**EXERCISE PROMPT**
Rewrite each line of the listing below with every "gray" changed to "red" and everything else left unchanged. Leave the picture lines out.

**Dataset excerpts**
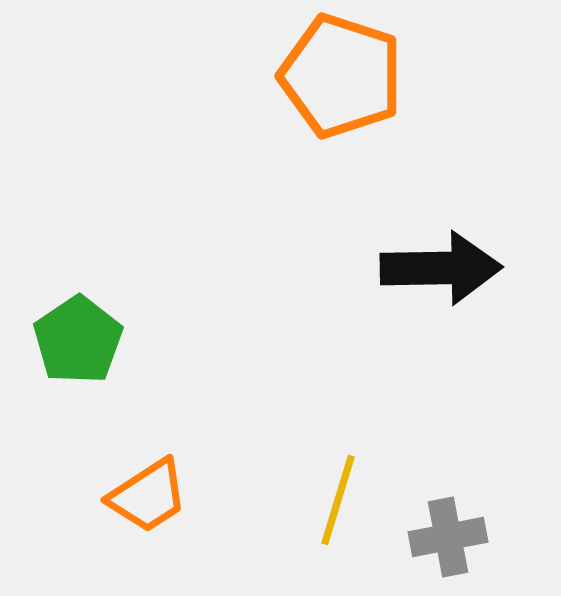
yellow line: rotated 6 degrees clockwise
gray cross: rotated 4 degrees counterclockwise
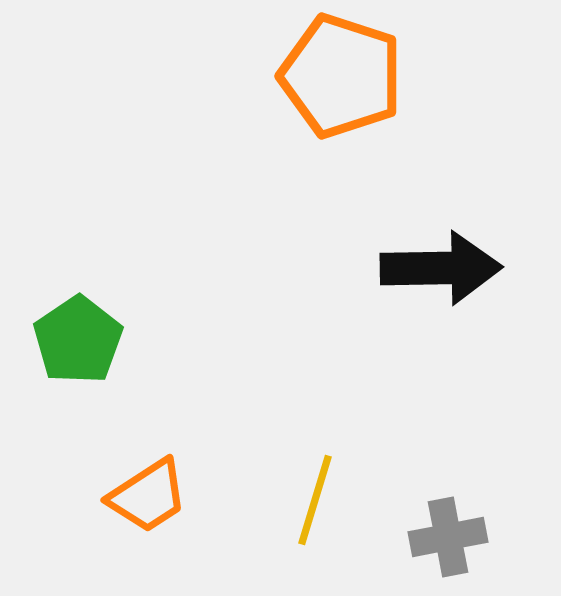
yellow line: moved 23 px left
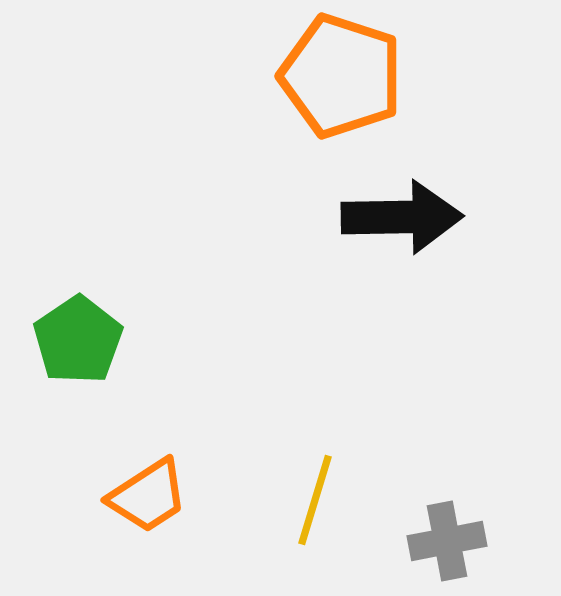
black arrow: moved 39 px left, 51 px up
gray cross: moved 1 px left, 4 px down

**RESPONSE BELOW**
yellow line: rotated 6 degrees clockwise
red cross: rotated 4 degrees counterclockwise
yellow line: moved 23 px left
black arrow: moved 39 px left, 51 px up
red cross: moved 1 px left, 4 px down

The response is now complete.